DATA
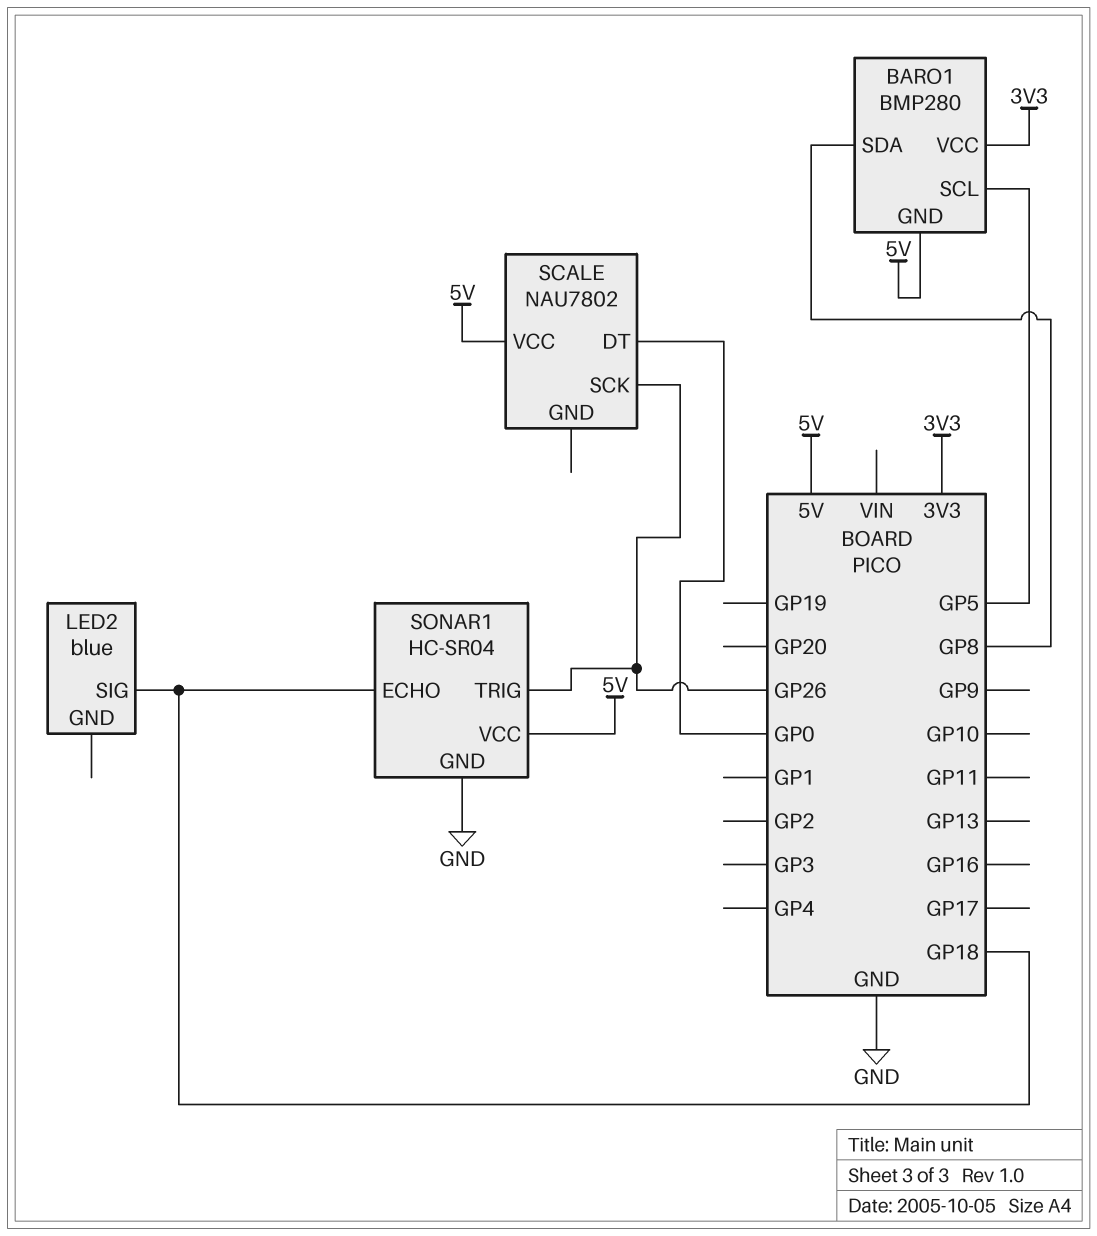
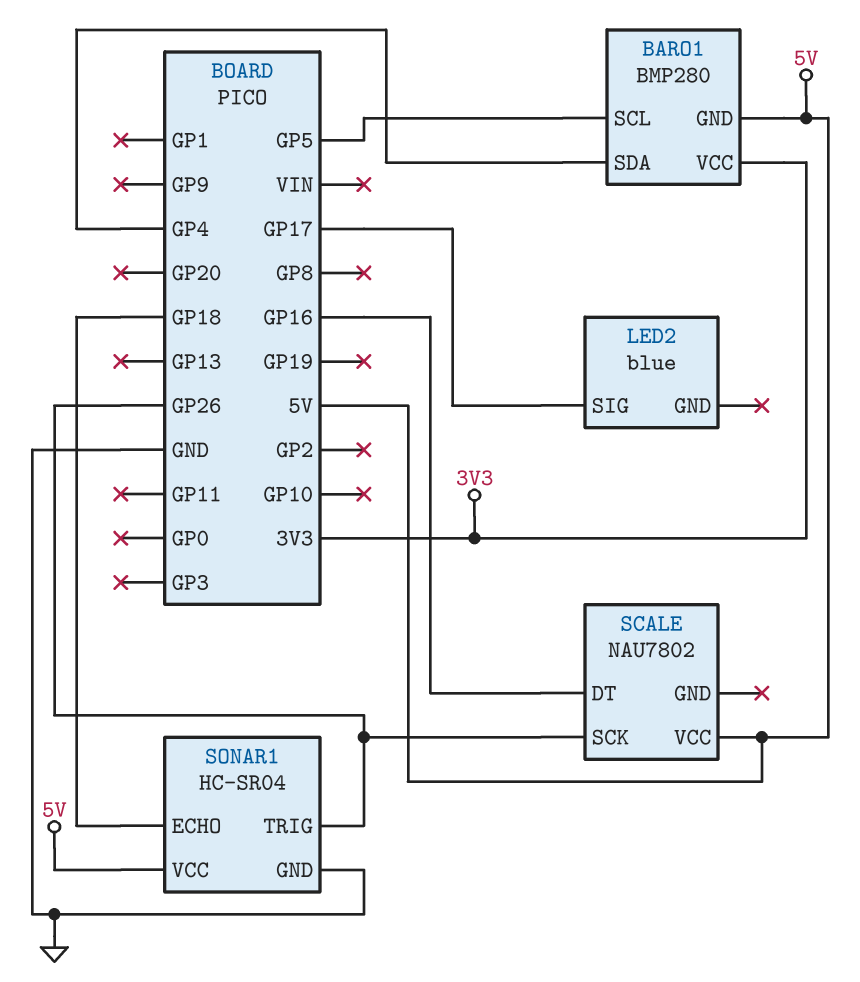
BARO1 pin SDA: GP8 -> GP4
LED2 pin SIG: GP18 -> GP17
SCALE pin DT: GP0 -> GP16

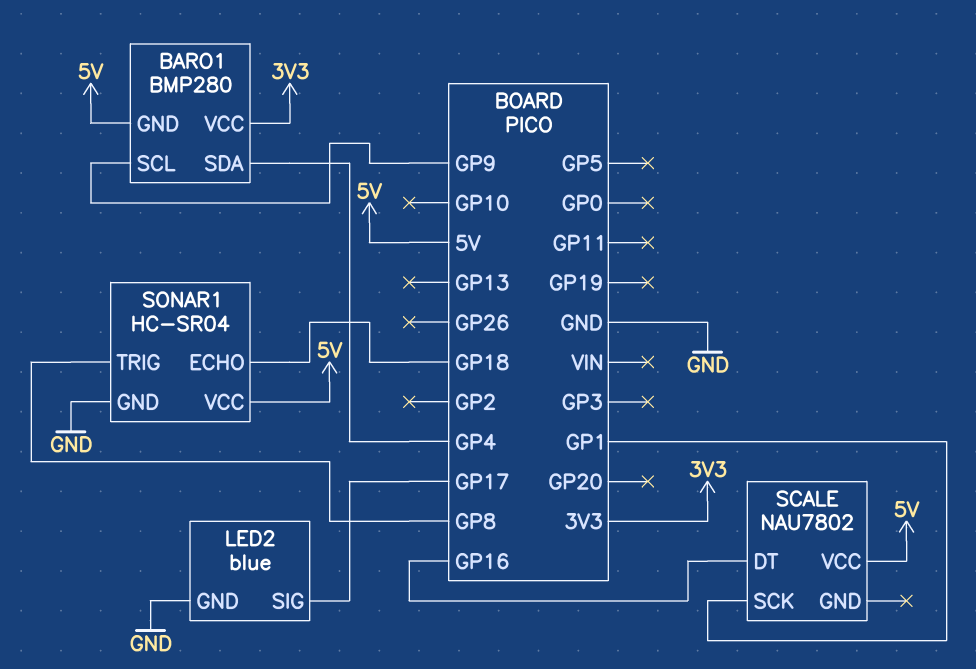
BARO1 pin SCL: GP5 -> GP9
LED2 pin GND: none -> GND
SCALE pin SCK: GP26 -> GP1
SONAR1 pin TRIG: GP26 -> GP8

ACTIVITY
What is needed is a word-for-word copy of the data above, free of any images.

ANSWER TO THE EXERCISE
BARO1 pin SDA: GP8 -> GP4
LED2 pin SIG: GP18 -> GP17
SCALE pin DT: GP0 -> GP16

BARO1 pin SCL: GP5 -> GP9
LED2 pin GND: none -> GND
SCALE pin SCK: GP26 -> GP1
SONAR1 pin TRIG: GP26 -> GP8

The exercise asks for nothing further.